**Information given:**
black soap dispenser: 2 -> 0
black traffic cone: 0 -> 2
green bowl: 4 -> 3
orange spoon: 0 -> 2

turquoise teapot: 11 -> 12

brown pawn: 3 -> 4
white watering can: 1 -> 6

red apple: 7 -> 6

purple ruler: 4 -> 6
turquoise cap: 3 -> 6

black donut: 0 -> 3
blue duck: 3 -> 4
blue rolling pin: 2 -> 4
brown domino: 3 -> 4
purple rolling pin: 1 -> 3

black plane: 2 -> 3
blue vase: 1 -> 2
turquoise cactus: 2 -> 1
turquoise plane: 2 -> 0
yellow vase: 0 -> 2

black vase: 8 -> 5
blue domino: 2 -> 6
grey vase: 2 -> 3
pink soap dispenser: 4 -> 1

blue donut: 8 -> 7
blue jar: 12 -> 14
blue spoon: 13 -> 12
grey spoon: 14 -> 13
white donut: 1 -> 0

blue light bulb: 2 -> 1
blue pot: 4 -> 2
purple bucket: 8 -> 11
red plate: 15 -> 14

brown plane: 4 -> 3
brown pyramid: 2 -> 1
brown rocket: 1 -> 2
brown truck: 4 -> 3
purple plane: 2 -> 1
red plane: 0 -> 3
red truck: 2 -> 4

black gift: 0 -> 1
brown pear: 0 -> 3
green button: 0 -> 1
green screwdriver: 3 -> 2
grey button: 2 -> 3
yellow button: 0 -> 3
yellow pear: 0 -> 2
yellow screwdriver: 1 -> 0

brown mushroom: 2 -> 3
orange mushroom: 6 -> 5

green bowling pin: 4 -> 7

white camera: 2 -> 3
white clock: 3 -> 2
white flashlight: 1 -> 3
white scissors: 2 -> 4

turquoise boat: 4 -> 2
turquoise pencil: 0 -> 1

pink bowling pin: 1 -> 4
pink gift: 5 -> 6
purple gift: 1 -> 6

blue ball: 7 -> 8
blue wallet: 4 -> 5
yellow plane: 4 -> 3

**What needs to be done:** Write out the whole listing above once more, exactly.

**Solution:**
black soap dispenser: 2 -> 0
black traffic cone: 0 -> 2
green bowl: 4 -> 3
orange spoon: 0 -> 2

turquoise teapot: 11 -> 12

brown pawn: 3 -> 4
white watering can: 1 -> 6

red apple: 7 -> 6

purple ruler: 4 -> 6
turquoise cap: 3 -> 6

black donut: 0 -> 3
blue duck: 3 -> 4
blue rolling pin: 2 -> 4
brown domino: 3 -> 4
purple rolling pin: 1 -> 3

black plane: 2 -> 3
blue vase: 1 -> 2
turquoise cactus: 2 -> 1
turquoise plane: 2 -> 0
yellow vase: 0 -> 2

black vase: 8 -> 5
blue domino: 2 -> 6
grey vase: 2 -> 3
pink soap dispenser: 4 -> 1

blue donut: 8 -> 7
blue jar: 12 -> 14
blue spoon: 13 -> 12
grey spoon: 14 -> 13
white donut: 1 -> 0

blue light bulb: 2 -> 1
blue pot: 4 -> 2
purple bucket: 8 -> 11
red plate: 15 -> 14

brown plane: 4 -> 3
brown pyramid: 2 -> 1
brown rocket: 1 -> 2
brown truck: 4 -> 3
purple plane: 2 -> 1
red plane: 0 -> 3
red truck: 2 -> 4

black gift: 0 -> 1
brown pear: 0 -> 3
green button: 0 -> 1
green screwdriver: 3 -> 2
grey button: 2 -> 3
yellow button: 0 -> 3
yellow pear: 0 -> 2
yellow screwdriver: 1 -> 0

brown mushroom: 2 -> 3
orange mushroom: 6 -> 5

green bowling pin: 4 -> 7

white camera: 2 -> 3
white clock: 3 -> 2
white flashlight: 1 -> 3
white scissors: 2 -> 4

turquoise boat: 4 -> 2
turquoise pencil: 0 -> 1

pink bowling pin: 1 -> 4
pink gift: 5 -> 6
purple gift: 1 -> 6

blue ball: 7 -> 8
blue wallet: 4 -> 5
yellow plane: 4 -> 3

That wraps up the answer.